▶ [Task goal]
When copying the records below, keep every word as it is and drop the images.
--- Data provided ---
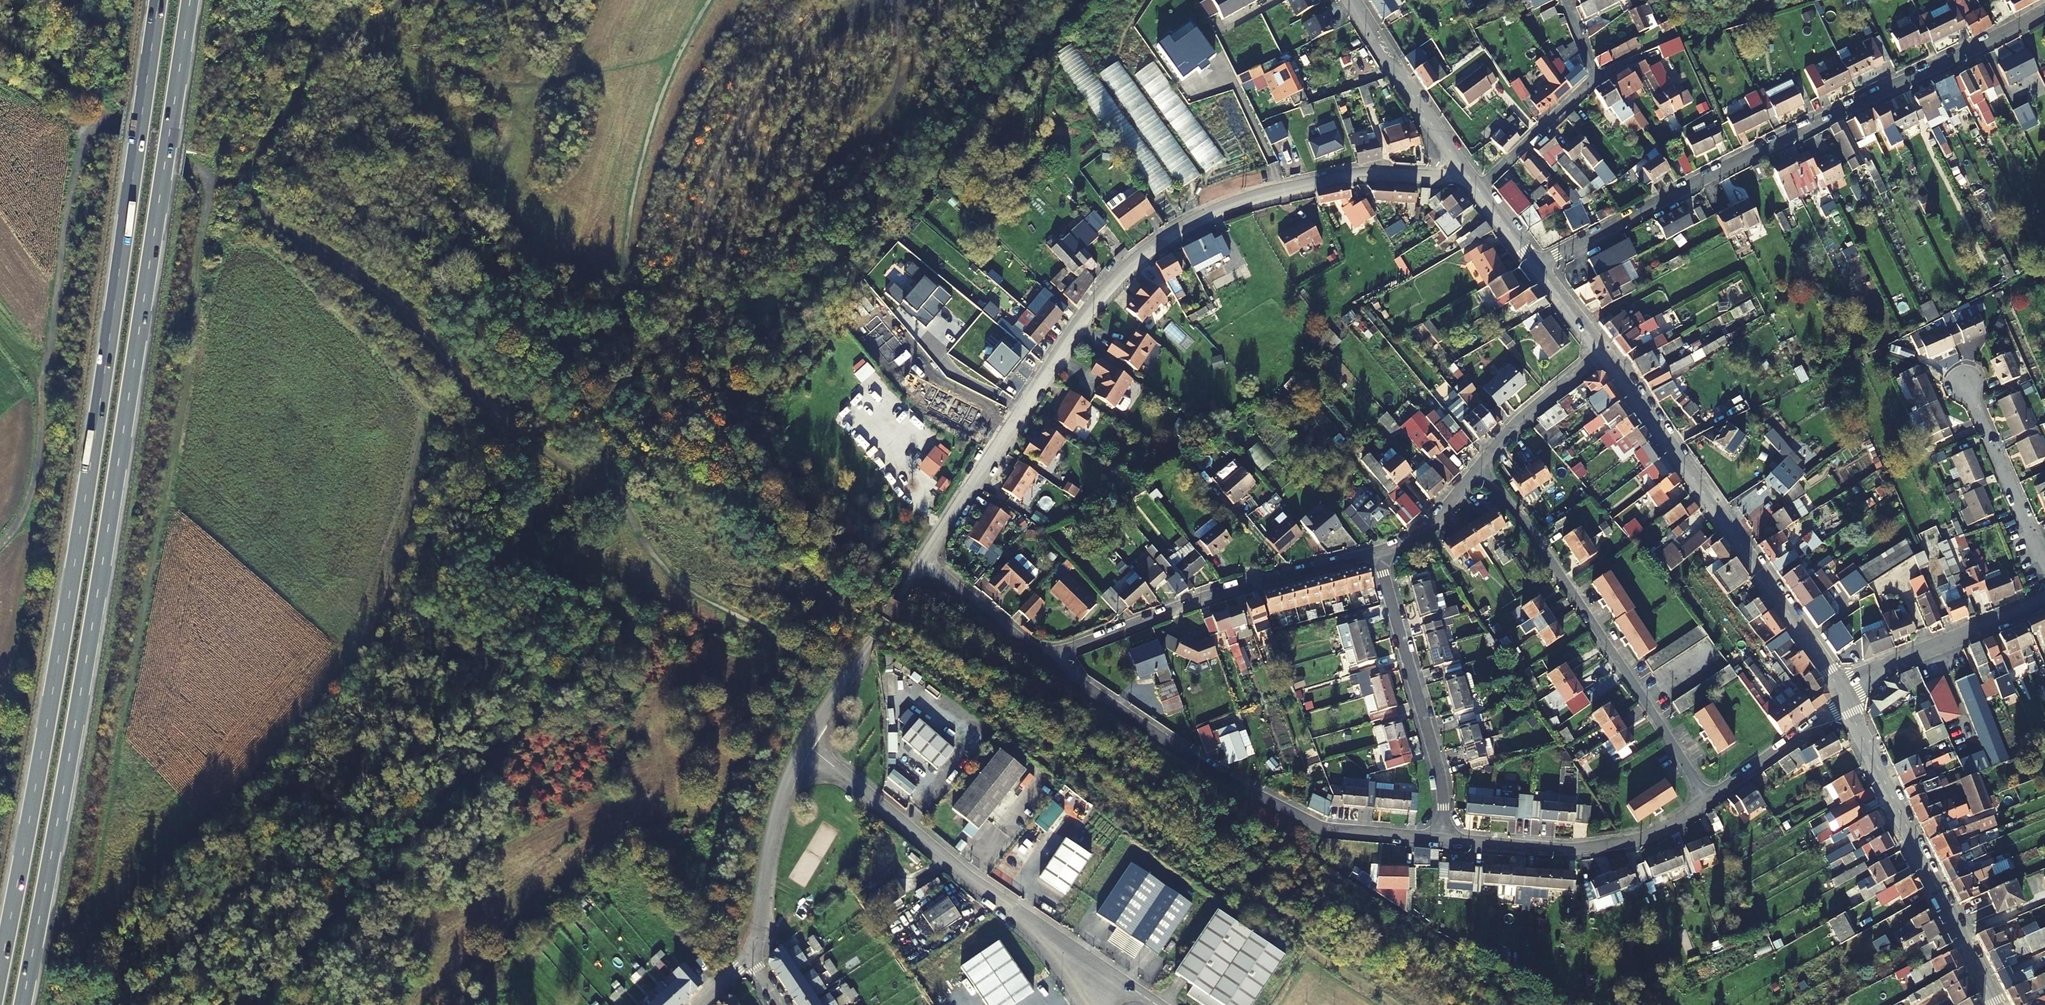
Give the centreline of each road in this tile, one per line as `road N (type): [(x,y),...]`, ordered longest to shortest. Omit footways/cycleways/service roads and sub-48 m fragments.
road 1 (trunk): [(23,1004),(102,575),(190,0)]
road 2 (trunk): [(158,0),(71,570),(0,959)]
road 3 (residential): [(1481,186),(1363,175),(1293,186),(1195,222),(1116,272),(921,557)]
road 4 (residential): [(1538,267),(2044,13)]
road 5 (track): [(0,544),(27,509),(36,476),(60,238),(82,144),(119,120)]
road 6 (residential): [(1442,839),(1316,823),(1190,756),(1052,662)]
road 7 (tertiary): [(1603,354),(1846,698)]
road 8 (residential): [(1478,470),(1526,527),(1710,797)]
road 9 (unclassified): [(806,743),(1075,959)]
road 10 (residential): [(1374,551),(1224,591),(1061,651),(1052,662)]
road 11 (tertiary): [(1993,1004),(1854,713)]
road 12 (residential): [(1374,551),(1440,771),(1442,839)]
road 13 (residential): [(1710,797),(1682,819),(1617,844),(1564,849),(1442,839)]
road 14 (residential): [(1481,186),(1594,72),(1565,0)]
road 15 (tertiary): [(1352,0),(1481,186)]
road 16 (residential): [(1846,698),(1856,683),(2044,598)]
road 17 (residential): [(749,958),(779,804),(806,743)]
road 18 (residential): [(806,743),(921,557)]
road 19 (residential): [(2044,567),(1968,378)]
road 20 (residential): [(1603,354),(1513,428),(1478,470)]
road 21 (residential): [(1846,698),(1710,797)]
road 22 (residential): [(1052,662),(921,557)]
road 23 (residential): [(1478,470),(1427,529),(1374,551)]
---
▶ [Solved exercise]
Give the centreline of each road in this tile, one per line as `road N (type): [(x,y),...]`, ordered longest to shortest. Omit footways/cycleways/service roads and sub-48 m fragments.
road 1 (trunk): [(23,1004),(102,575),(190,0)]
road 2 (trunk): [(158,0),(71,570),(0,959)]
road 3 (residential): [(1481,186),(1363,175),(1293,186),(1195,222),(1116,272),(921,557)]
road 4 (residential): [(1538,267),(2044,13)]
road 5 (track): [(0,544),(27,509),(36,476),(60,238),(82,144),(119,120)]
road 6 (residential): [(1442,839),(1316,823),(1190,756),(1052,662)]
road 7 (tertiary): [(1603,354),(1846,698)]
road 8 (residential): [(1478,470),(1526,527),(1710,797)]
road 9 (unclassified): [(806,743),(1075,959)]
road 10 (residential): [(1374,551),(1224,591),(1061,651),(1052,662)]
road 11 (tertiary): [(1993,1004),(1854,713)]
road 12 (residential): [(1374,551),(1440,771),(1442,839)]
road 13 (residential): [(1710,797),(1682,819),(1617,844),(1564,849),(1442,839)]
road 14 (residential): [(1481,186),(1594,72),(1565,0)]
road 15 (tertiary): [(1352,0),(1481,186)]
road 16 (residential): [(1846,698),(1856,683),(2044,598)]
road 17 (residential): [(749,958),(779,804),(806,743)]
road 18 (residential): [(806,743),(921,557)]
road 19 (residential): [(2044,567),(1968,378)]
road 20 (residential): [(1603,354),(1513,428),(1478,470)]
road 21 (residential): [(1846,698),(1710,797)]
road 22 (residential): [(1052,662),(921,557)]
road 23 (residential): [(1478,470),(1427,529),(1374,551)]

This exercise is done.